Take the lines from the one containing "orange trapezoid: (139, 86)" through the end of the material and write them out exactly, omitting pictures.

==== Exercise materials

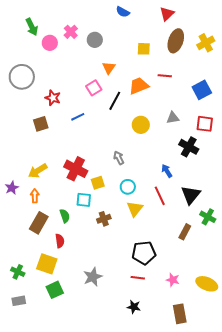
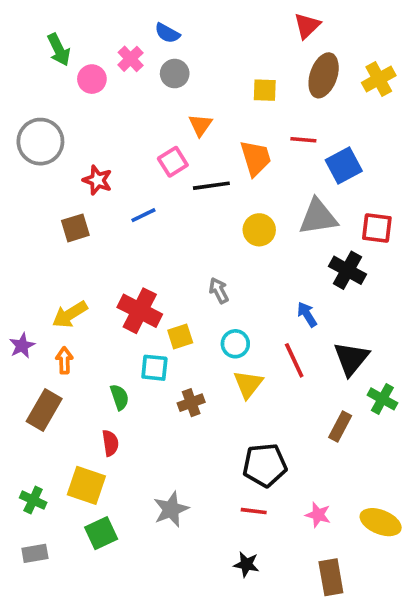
blue semicircle: (123, 12) -> (167, 33), moved
orange trapezoid: (139, 86) -> (256, 158), turned 95
blue square: (202, 90) -> (344, 165), moved
black line: (115, 101) -> (211, 186), turned 54
gray triangle: (173, 118) -> (318, 217), size x1.6
brown rectangle: (39, 223) -> (44, 410), moved

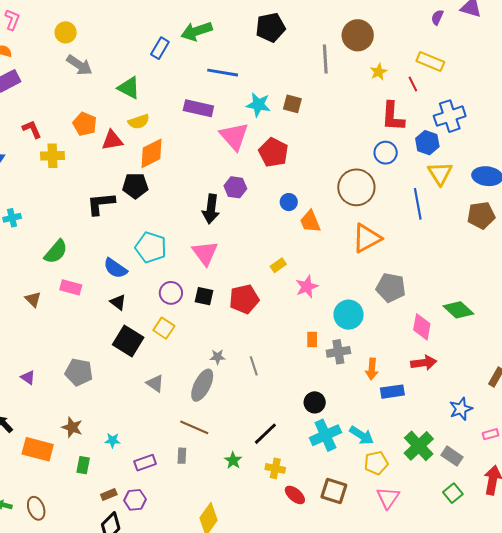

========

● Solution for this exercise
orange trapezoid: (139, 86) -> (256, 158), turned 95
blue square: (202, 90) -> (344, 165), moved
black line: (115, 101) -> (211, 186), turned 54
gray triangle: (173, 118) -> (318, 217), size x1.6
brown rectangle: (39, 223) -> (44, 410), moved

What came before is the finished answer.